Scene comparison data
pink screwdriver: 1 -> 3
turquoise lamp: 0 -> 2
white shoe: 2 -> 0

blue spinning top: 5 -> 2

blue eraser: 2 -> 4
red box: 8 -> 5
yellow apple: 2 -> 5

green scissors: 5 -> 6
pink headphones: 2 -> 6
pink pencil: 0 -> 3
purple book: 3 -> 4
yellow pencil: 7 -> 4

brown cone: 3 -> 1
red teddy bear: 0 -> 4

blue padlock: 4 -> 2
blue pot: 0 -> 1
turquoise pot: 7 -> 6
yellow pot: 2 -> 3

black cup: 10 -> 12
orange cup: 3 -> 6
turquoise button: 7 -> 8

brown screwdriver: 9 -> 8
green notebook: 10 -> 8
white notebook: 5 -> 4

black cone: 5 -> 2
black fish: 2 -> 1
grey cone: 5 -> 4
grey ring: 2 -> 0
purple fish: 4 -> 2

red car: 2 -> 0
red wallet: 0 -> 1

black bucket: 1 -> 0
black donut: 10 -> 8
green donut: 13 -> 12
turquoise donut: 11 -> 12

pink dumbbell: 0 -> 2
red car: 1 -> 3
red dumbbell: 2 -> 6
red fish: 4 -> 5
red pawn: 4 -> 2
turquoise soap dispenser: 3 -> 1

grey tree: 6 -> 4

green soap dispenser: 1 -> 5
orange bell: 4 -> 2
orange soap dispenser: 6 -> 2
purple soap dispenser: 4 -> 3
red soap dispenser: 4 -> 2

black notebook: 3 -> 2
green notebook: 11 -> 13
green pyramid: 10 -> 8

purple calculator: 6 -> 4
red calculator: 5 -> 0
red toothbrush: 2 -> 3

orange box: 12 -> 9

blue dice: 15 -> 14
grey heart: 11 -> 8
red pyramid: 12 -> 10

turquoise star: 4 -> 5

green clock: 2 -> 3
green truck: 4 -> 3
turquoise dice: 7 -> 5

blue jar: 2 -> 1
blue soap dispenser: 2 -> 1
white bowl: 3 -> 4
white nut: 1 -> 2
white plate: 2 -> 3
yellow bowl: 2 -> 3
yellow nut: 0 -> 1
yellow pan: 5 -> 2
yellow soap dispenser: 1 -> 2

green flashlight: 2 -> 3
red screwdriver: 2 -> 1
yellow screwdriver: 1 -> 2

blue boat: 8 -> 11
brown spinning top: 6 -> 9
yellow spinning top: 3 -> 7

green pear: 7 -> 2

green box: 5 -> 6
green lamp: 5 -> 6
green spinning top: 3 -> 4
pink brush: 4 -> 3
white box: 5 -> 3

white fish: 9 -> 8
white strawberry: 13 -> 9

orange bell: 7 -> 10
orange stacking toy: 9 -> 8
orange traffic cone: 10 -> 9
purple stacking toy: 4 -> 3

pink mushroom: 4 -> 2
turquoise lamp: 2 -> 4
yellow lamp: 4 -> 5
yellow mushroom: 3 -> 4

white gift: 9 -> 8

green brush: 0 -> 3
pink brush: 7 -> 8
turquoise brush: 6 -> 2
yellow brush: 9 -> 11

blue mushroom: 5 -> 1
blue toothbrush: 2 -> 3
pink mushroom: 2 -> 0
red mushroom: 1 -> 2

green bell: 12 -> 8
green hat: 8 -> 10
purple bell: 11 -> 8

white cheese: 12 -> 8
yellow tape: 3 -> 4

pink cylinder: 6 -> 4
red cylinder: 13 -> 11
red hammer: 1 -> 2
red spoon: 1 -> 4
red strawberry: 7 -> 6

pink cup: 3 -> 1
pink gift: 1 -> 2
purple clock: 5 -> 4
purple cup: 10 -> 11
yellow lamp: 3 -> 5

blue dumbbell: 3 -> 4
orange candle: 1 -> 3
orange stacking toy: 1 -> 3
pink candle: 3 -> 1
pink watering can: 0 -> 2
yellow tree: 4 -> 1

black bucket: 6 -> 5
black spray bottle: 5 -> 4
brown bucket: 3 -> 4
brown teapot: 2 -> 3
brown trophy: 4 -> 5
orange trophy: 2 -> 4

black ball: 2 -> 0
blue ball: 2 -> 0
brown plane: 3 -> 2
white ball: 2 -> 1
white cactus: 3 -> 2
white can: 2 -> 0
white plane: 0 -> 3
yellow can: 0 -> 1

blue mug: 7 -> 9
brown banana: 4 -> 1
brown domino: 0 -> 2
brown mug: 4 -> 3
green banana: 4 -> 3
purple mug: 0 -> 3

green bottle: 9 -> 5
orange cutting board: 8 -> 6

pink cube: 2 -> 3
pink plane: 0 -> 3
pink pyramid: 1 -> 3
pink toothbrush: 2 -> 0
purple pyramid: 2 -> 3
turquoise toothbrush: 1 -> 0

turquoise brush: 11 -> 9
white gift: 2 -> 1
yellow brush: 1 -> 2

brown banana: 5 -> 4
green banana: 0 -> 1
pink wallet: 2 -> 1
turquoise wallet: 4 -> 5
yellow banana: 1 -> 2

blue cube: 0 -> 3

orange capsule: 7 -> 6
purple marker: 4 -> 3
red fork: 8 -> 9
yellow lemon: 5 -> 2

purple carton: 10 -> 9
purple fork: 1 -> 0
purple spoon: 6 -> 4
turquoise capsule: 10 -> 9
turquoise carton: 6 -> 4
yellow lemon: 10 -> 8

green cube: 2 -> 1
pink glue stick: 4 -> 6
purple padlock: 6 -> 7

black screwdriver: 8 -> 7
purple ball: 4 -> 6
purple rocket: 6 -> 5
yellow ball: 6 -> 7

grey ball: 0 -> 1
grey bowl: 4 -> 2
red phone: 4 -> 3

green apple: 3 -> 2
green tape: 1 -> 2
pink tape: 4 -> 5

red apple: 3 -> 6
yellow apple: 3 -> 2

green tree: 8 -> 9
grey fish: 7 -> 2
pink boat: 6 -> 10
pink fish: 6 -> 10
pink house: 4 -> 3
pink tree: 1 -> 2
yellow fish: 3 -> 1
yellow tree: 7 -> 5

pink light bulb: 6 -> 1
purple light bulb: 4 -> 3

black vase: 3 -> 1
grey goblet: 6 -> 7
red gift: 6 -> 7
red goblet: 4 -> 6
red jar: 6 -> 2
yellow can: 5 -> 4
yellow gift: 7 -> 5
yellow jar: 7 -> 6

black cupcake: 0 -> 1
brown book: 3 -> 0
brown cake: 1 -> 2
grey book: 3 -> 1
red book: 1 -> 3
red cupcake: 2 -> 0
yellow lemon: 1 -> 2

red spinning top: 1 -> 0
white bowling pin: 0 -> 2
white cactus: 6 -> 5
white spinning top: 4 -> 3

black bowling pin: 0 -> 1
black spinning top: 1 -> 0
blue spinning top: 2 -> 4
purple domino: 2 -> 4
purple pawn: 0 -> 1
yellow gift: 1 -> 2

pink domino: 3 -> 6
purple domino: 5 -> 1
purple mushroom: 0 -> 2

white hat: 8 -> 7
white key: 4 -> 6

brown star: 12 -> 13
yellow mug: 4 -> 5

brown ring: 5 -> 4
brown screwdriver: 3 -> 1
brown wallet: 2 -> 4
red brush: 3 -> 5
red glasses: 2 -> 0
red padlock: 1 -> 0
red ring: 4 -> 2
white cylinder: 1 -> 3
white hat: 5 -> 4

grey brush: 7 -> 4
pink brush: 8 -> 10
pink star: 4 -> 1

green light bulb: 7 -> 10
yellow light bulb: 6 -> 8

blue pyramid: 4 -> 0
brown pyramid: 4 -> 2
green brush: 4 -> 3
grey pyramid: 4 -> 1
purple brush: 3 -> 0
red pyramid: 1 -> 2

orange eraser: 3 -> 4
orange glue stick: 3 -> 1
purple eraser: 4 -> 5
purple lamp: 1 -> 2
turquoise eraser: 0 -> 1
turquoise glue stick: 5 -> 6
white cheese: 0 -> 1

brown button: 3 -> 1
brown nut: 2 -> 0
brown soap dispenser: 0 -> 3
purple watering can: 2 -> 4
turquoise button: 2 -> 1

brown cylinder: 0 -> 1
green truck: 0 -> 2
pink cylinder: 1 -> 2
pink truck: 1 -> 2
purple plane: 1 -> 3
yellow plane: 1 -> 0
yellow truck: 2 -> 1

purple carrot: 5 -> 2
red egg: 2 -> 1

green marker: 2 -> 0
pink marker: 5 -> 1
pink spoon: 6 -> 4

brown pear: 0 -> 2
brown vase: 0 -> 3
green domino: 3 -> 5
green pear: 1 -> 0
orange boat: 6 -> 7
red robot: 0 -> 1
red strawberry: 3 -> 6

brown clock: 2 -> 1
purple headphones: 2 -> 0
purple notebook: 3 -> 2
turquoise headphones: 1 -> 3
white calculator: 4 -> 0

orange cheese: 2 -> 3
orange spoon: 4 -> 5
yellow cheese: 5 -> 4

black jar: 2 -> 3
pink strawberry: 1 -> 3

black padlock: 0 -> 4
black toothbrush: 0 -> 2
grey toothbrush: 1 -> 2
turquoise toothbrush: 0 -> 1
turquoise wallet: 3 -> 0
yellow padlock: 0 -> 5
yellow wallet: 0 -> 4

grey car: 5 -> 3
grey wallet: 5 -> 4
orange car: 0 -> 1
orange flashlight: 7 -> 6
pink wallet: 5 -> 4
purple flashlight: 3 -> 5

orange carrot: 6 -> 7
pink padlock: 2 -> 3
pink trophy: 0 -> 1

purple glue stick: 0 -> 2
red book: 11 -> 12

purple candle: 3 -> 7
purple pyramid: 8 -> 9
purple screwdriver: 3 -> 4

## Task brief
Above are records; repeat only the lines starting at the line with "green truck: 4 -> 3" and ending at the line with "red screwdriver: 2 -> 1", exactly as they appear, both included.

## Your response
green truck: 4 -> 3
turquoise dice: 7 -> 5

blue jar: 2 -> 1
blue soap dispenser: 2 -> 1
white bowl: 3 -> 4
white nut: 1 -> 2
white plate: 2 -> 3
yellow bowl: 2 -> 3
yellow nut: 0 -> 1
yellow pan: 5 -> 2
yellow soap dispenser: 1 -> 2

green flashlight: 2 -> 3
red screwdriver: 2 -> 1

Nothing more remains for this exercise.